= Data extracted from a collection =
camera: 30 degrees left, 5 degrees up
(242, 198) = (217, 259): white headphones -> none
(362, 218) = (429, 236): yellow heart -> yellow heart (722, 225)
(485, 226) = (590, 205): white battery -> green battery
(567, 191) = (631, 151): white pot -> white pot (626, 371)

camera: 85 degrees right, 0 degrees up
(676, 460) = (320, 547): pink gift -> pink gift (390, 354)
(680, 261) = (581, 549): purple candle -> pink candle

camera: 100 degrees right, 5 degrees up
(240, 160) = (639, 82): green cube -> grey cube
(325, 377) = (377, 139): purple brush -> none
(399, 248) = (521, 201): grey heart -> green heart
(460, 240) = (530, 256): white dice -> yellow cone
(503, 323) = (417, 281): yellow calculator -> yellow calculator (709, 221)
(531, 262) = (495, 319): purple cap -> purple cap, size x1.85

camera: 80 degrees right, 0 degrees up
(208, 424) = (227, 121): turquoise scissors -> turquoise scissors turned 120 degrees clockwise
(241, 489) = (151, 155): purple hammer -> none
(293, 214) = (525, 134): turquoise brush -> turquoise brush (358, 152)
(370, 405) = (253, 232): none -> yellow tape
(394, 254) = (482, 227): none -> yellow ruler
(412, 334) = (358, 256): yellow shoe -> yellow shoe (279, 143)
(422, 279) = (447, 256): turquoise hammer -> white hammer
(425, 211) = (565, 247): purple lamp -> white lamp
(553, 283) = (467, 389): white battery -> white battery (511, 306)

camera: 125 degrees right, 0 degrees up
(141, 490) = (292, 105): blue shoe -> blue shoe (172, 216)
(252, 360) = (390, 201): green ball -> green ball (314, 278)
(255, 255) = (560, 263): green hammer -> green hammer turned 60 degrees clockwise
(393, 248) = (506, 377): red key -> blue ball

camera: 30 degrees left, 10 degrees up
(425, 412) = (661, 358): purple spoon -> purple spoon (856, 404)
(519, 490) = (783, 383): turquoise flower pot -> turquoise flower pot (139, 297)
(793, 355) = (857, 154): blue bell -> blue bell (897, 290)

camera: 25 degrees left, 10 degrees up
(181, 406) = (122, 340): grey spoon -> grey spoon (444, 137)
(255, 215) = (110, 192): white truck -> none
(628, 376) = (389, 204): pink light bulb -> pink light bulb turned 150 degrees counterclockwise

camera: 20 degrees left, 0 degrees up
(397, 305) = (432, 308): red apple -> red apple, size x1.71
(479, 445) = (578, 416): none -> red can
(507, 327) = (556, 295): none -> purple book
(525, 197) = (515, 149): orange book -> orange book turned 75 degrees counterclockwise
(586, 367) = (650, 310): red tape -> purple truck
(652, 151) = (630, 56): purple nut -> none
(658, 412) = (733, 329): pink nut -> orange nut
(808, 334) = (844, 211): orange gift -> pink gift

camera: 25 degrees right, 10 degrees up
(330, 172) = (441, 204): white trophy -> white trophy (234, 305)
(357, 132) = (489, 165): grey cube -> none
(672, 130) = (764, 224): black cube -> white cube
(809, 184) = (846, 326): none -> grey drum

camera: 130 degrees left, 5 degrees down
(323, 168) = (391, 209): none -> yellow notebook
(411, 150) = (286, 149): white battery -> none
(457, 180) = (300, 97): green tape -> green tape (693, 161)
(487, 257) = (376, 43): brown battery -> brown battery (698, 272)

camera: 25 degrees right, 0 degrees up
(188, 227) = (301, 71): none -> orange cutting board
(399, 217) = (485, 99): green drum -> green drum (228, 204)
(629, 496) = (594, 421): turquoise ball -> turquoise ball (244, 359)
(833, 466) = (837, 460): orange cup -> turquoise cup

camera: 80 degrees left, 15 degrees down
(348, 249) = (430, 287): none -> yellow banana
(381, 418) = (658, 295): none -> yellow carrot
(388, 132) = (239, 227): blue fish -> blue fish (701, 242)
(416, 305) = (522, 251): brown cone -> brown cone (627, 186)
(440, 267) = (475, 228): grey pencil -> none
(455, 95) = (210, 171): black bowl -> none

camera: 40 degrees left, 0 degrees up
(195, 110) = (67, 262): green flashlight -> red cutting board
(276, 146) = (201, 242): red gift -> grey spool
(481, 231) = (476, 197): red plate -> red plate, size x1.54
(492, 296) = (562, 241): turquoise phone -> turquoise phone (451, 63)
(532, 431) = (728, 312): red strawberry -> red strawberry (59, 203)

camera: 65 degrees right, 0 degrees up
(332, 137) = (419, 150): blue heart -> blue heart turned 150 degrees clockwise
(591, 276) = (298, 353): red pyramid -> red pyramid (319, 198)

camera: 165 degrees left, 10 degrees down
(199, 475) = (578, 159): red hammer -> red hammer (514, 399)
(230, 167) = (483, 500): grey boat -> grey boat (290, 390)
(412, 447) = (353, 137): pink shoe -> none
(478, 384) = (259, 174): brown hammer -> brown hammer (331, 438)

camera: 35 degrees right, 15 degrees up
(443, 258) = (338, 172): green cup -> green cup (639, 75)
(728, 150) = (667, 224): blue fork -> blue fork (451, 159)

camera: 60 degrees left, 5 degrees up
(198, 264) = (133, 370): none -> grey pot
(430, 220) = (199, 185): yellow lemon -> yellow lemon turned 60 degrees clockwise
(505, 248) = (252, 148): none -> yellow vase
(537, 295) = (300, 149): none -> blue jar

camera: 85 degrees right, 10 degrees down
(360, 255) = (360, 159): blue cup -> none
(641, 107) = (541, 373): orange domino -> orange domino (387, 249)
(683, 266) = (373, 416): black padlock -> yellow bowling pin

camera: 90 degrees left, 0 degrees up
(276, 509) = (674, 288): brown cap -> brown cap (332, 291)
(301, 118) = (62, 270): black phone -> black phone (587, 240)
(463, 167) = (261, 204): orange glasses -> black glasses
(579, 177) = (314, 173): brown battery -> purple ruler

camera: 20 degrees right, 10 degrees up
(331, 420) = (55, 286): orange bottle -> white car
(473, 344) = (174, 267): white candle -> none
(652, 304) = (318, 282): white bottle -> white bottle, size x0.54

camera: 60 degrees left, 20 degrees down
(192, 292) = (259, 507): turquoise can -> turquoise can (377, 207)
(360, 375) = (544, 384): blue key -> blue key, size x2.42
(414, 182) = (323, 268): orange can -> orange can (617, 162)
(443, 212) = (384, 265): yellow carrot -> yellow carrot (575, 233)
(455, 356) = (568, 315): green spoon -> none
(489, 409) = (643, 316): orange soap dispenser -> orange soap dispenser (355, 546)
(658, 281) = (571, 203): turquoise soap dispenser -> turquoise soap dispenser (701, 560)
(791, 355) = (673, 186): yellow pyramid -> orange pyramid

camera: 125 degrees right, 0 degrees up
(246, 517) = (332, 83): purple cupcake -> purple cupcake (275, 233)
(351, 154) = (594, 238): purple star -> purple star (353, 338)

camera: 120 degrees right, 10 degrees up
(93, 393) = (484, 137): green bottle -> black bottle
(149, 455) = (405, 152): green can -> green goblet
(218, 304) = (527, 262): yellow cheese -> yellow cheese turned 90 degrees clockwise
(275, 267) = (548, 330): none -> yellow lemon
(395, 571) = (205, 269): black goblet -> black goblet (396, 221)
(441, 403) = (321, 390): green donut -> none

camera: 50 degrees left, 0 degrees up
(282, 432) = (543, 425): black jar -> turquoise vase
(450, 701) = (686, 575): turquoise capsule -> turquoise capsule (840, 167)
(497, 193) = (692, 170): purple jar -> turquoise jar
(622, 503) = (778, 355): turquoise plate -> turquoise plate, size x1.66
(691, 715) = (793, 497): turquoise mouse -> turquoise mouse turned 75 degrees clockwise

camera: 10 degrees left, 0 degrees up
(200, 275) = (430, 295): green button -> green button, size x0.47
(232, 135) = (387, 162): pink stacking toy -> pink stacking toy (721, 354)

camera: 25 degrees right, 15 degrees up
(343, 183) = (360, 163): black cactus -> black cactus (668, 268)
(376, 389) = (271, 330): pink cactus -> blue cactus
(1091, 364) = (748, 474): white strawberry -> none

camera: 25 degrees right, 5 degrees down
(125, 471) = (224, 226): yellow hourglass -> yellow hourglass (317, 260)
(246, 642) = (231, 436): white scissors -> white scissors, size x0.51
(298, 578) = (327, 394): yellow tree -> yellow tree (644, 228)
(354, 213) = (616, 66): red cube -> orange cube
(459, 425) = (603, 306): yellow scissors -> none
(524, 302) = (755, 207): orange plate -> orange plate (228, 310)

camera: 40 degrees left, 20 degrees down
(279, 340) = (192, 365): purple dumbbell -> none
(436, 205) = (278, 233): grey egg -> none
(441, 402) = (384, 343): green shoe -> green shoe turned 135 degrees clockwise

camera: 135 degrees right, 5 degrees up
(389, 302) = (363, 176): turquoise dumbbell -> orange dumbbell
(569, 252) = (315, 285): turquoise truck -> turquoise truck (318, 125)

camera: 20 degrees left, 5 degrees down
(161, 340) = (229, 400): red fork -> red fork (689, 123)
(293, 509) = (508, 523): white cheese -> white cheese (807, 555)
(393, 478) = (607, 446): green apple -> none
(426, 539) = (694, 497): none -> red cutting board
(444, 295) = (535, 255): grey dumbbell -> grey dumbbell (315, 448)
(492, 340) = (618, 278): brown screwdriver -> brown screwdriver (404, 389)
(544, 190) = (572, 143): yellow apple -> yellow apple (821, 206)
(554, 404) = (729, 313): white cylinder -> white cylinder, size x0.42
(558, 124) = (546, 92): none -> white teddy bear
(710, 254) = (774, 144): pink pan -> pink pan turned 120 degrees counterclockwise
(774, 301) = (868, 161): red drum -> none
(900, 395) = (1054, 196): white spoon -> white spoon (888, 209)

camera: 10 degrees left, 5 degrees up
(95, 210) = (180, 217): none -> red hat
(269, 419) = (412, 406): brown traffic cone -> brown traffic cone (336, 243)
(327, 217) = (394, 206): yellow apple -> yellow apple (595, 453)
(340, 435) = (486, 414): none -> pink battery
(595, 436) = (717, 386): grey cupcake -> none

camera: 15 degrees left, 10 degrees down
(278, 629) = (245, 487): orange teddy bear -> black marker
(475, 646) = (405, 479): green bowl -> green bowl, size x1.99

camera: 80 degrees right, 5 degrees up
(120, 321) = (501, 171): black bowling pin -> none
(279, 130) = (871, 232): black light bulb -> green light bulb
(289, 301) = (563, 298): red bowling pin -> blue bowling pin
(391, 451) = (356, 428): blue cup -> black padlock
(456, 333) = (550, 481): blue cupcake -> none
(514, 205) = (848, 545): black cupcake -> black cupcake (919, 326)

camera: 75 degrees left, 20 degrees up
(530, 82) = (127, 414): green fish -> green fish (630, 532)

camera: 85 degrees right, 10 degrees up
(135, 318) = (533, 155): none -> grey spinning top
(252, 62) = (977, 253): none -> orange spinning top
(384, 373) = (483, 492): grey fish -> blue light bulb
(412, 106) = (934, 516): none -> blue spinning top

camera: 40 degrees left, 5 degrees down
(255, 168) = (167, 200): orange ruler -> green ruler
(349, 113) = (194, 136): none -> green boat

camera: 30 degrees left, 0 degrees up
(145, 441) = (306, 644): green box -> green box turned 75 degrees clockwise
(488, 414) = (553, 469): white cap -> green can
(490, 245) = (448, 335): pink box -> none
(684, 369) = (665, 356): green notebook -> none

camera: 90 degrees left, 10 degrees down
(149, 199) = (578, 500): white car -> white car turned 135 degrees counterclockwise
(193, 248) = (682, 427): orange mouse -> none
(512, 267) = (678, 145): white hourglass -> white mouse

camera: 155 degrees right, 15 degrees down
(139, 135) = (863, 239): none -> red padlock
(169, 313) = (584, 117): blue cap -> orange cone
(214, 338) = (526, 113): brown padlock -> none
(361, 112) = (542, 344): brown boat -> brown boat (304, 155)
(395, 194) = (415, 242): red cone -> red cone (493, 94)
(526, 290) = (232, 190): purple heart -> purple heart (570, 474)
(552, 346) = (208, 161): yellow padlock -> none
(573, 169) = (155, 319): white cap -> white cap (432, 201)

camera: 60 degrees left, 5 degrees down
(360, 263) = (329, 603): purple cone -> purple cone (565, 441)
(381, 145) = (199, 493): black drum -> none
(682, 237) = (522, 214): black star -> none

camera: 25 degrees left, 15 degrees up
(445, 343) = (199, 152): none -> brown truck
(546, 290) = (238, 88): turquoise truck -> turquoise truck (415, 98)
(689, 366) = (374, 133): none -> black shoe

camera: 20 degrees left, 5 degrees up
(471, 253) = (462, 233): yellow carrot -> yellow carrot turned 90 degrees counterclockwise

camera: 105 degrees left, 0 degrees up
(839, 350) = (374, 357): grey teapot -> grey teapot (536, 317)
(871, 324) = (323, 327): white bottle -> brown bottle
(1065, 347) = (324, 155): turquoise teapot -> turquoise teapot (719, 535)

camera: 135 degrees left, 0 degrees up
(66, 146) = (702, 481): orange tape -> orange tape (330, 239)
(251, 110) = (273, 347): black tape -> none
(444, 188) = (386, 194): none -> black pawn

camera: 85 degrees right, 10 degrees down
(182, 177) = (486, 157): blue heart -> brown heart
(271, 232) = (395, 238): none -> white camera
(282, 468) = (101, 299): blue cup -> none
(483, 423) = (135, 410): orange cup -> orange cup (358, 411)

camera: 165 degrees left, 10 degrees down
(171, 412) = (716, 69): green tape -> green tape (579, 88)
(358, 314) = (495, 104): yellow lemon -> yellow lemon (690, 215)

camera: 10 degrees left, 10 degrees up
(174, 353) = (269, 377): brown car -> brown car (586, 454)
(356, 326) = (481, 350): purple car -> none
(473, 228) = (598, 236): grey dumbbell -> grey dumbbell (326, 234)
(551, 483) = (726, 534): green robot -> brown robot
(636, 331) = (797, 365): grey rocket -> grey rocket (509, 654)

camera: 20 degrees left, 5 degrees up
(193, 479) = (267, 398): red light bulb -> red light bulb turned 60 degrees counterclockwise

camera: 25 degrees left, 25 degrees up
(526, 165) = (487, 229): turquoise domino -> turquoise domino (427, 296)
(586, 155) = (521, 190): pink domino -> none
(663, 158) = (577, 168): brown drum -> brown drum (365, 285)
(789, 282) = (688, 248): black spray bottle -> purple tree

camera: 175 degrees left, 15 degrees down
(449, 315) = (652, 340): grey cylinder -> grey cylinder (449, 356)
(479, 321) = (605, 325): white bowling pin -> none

= YOUR TASK =
Report each line of the records that holds the word "boat".

= TASK SOLUTION =
(230, 167) = (483, 500): grey boat -> grey boat (290, 390)
(349, 113) = (194, 136): none -> green boat
(361, 112) = (542, 344): brown boat -> brown boat (304, 155)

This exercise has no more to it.